Problem statement:
Leave out the pictures and repeat exactly the lines from the one containing "none -> lime cone B6 level 1" through the final line of the listing below.

Record set:
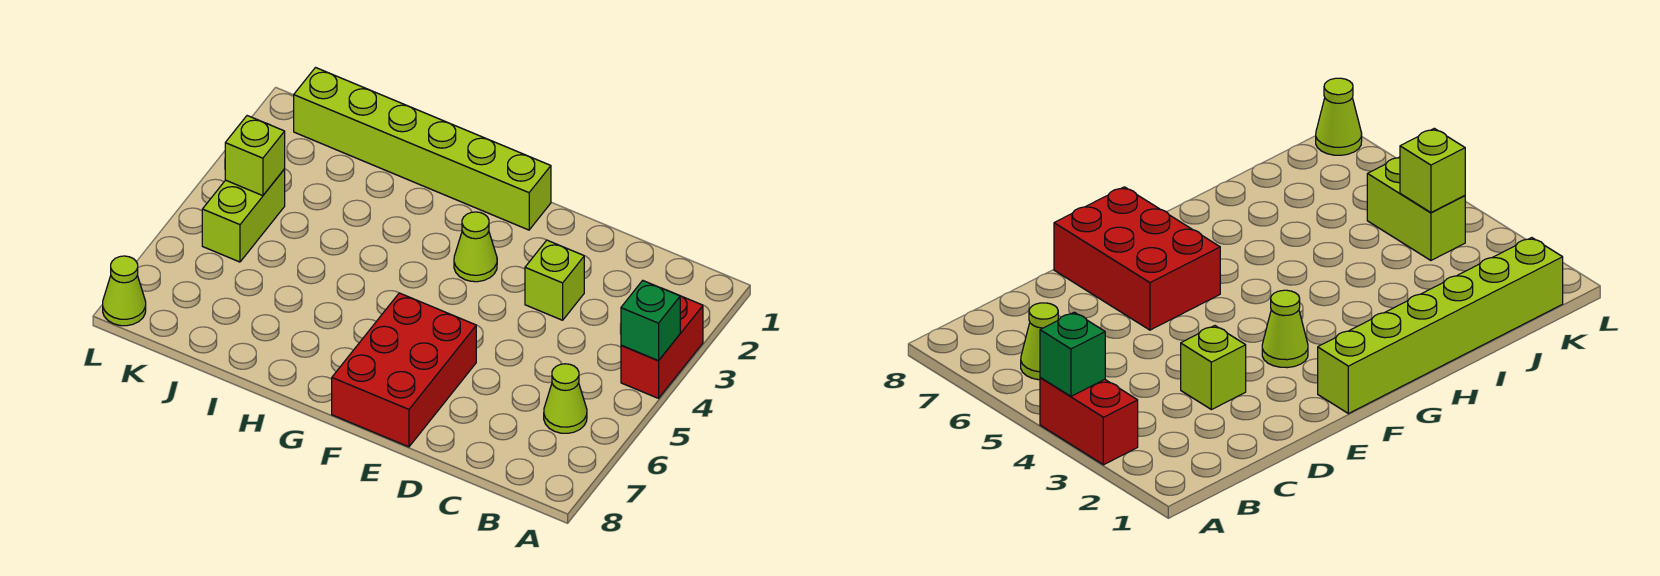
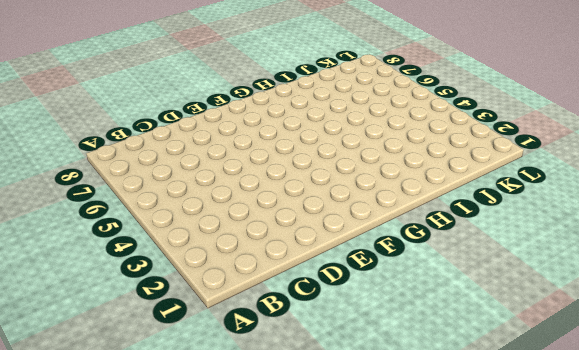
none -> red brick A3:A4 level 1
none -> lime cone B6 level 1

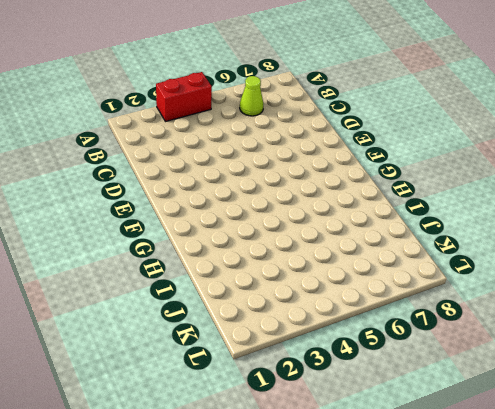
none -> lime brick D3 level 1
none -> red brick E6:F8 level 1

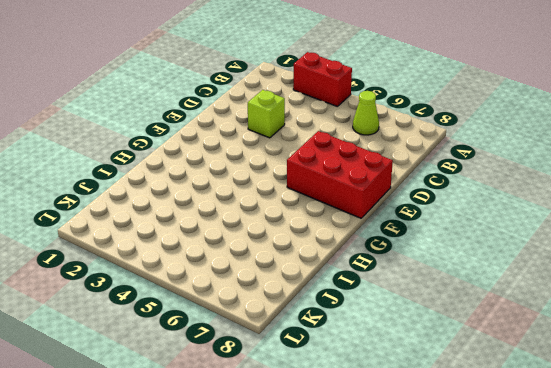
none -> lime brick F1:K1 level 1
none -> lime cone F3 level 1

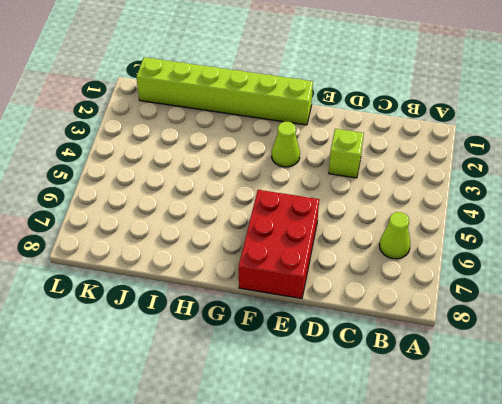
none -> red brick A3:A4 level 1
none -> lime brick K4:K5 level 1

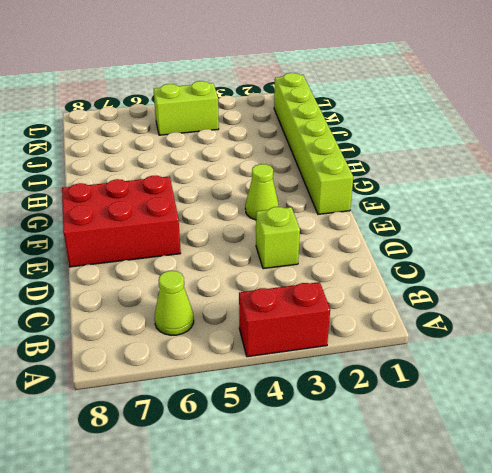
none -> lime cone L8 level 1
none -> green brick A4 level 2

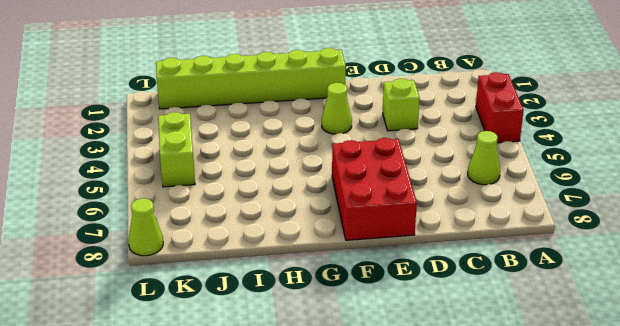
none -> green brick A4 level 2
none -> lime brick K4 level 2

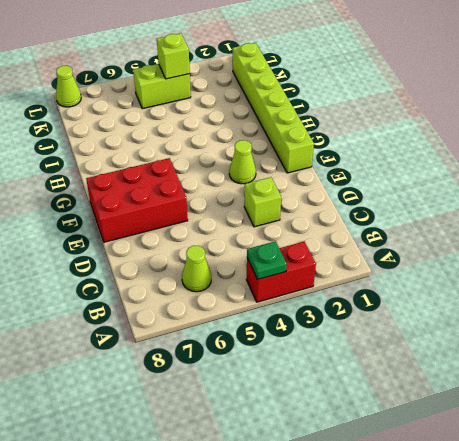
green plate A4 level 2 -> green brick A4 level 2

Written answer:
none -> lime cone B6 level 1

none -> lime brick D3 level 1
none -> red brick E6:F8 level 1

none -> lime brick F1:K1 level 1
none -> lime cone F3 level 1

none -> red brick A3:A4 level 1
none -> lime brick K4:K5 level 1

none -> lime cone L8 level 1
none -> green brick A4 level 2

none -> green brick A4 level 2
none -> lime brick K4 level 2

green plate A4 level 2 -> green brick A4 level 2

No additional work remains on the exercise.